Assignment:
Set down the data again word for word. Skip any pictures.

Extracted data entries:

════════════════════

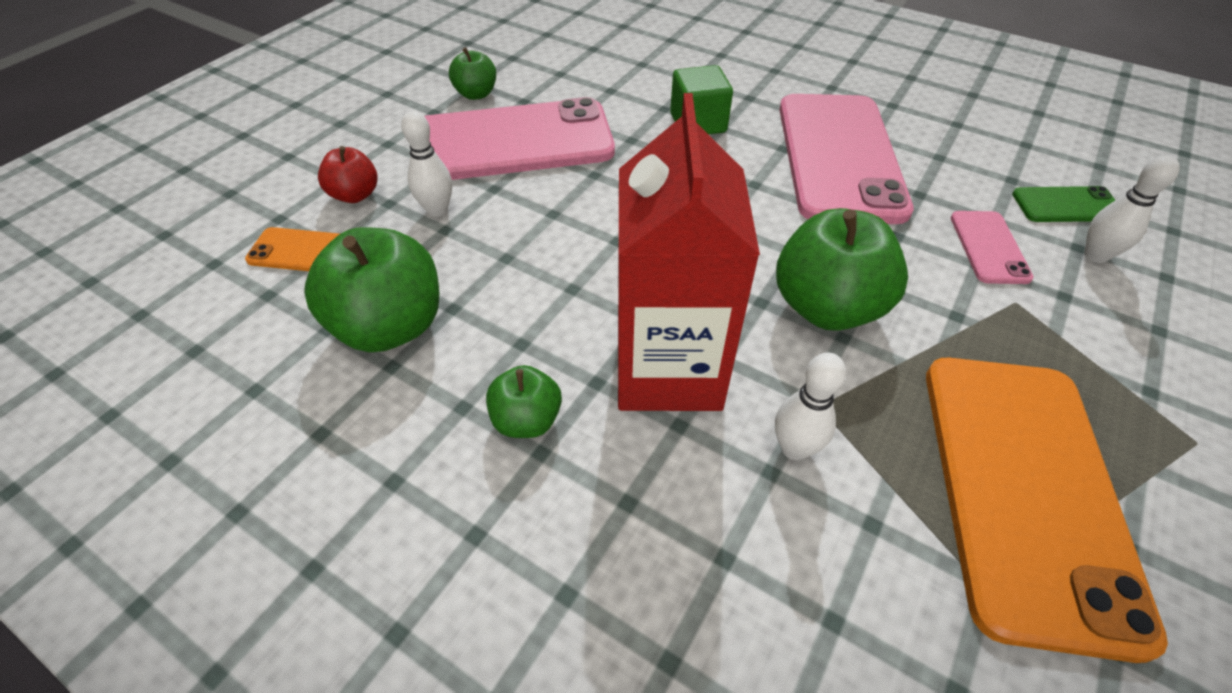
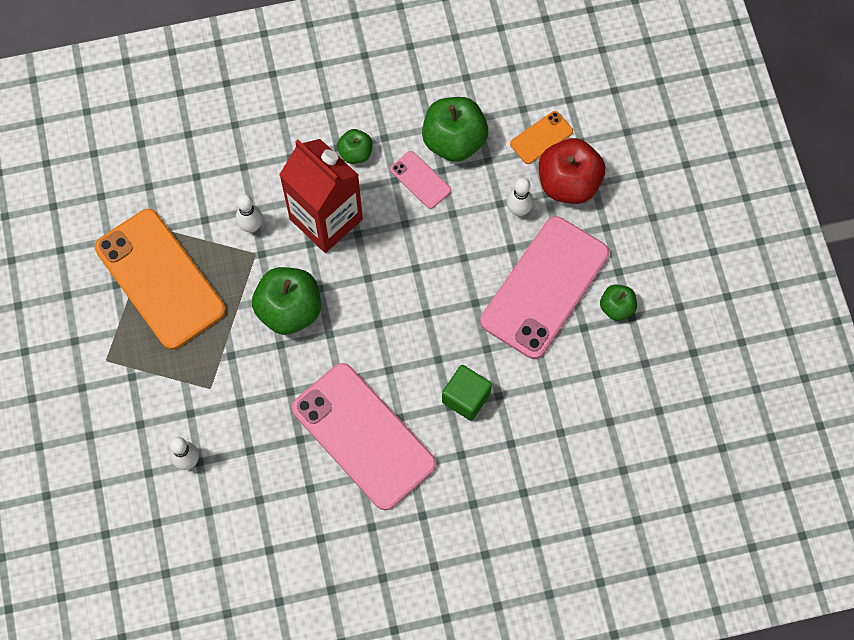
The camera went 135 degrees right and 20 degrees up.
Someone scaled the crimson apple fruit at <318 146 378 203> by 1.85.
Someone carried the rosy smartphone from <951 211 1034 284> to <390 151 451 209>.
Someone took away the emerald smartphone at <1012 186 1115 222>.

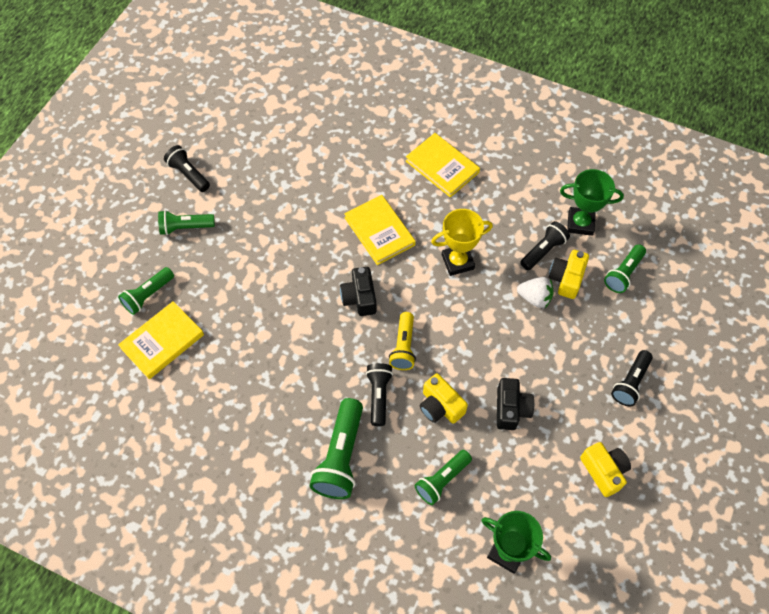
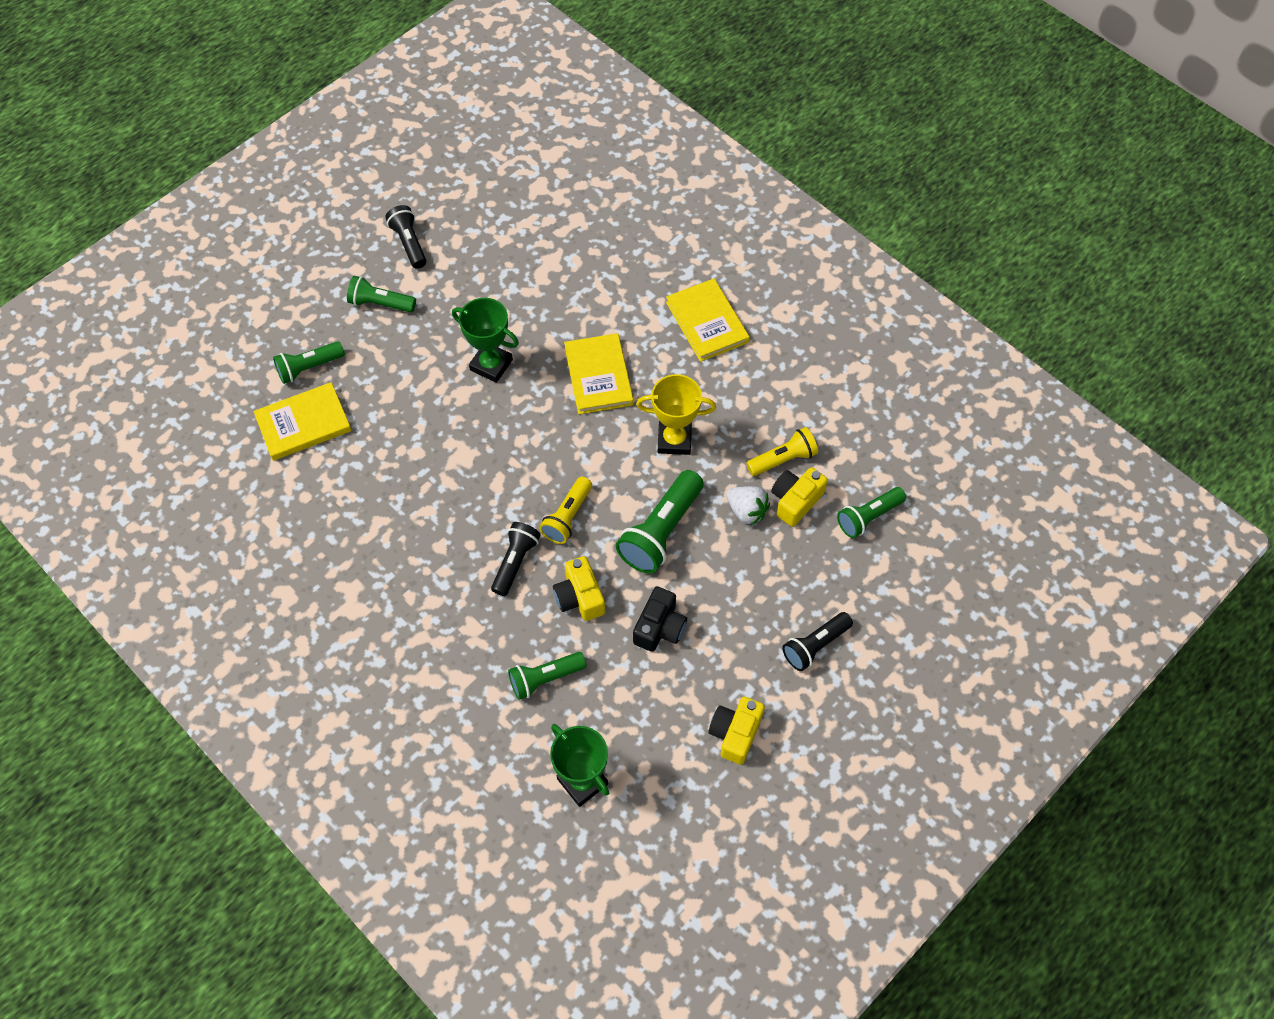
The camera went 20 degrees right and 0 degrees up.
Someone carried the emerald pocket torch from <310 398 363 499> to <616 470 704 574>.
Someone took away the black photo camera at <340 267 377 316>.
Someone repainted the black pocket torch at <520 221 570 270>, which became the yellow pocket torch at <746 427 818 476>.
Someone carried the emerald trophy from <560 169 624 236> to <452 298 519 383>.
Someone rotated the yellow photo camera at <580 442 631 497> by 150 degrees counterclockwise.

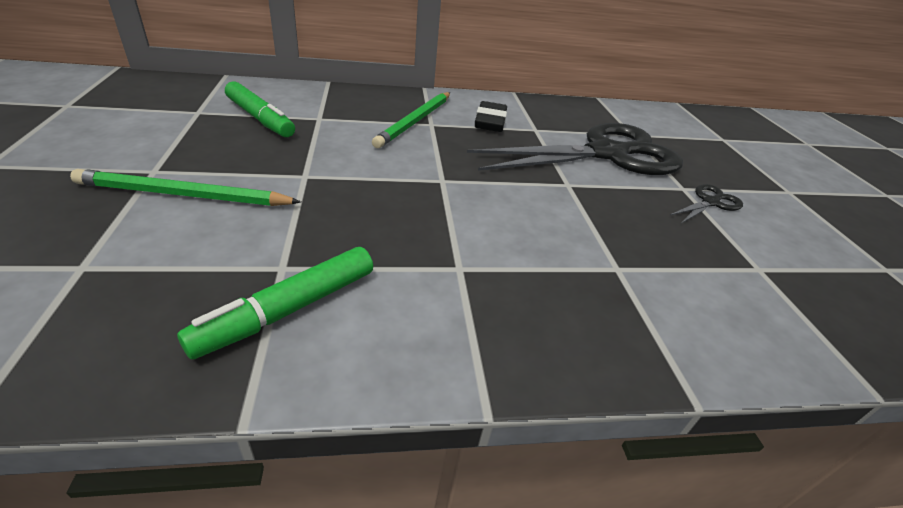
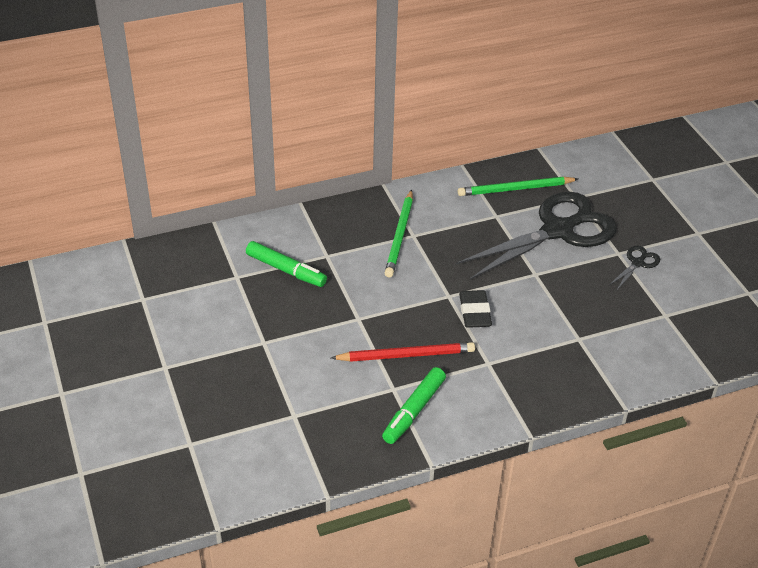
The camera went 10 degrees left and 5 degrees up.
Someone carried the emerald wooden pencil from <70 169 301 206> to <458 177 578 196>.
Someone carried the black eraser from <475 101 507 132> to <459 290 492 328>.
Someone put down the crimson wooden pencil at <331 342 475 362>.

════════════════════

Answer box:
The camera went 135 degrees right and 20 degrees up.
Someone scaled the crimson apple fruit at <318 146 378 203> by 1.85.
Someone carried the rosy smartphone from <951 211 1034 284> to <390 151 451 209>.
Someone took away the emerald smartphone at <1012 186 1115 222>.

The camera went 20 degrees right and 0 degrees up.
Someone carried the emerald pocket torch from <310 398 363 499> to <616 470 704 574>.
Someone took away the black photo camera at <340 267 377 316>.
Someone repainted the black pocket torch at <520 221 570 270>, which became the yellow pocket torch at <746 427 818 476>.
Someone carried the emerald trophy from <560 169 624 236> to <452 298 519 383>.
Someone rotated the yellow photo camera at <580 442 631 497> by 150 degrees counterclockwise.

The camera went 10 degrees left and 5 degrees up.
Someone carried the emerald wooden pencil from <70 169 301 206> to <458 177 578 196>.
Someone carried the black eraser from <475 101 507 132> to <459 290 492 328>.
Someone put down the crimson wooden pencil at <331 342 475 362>.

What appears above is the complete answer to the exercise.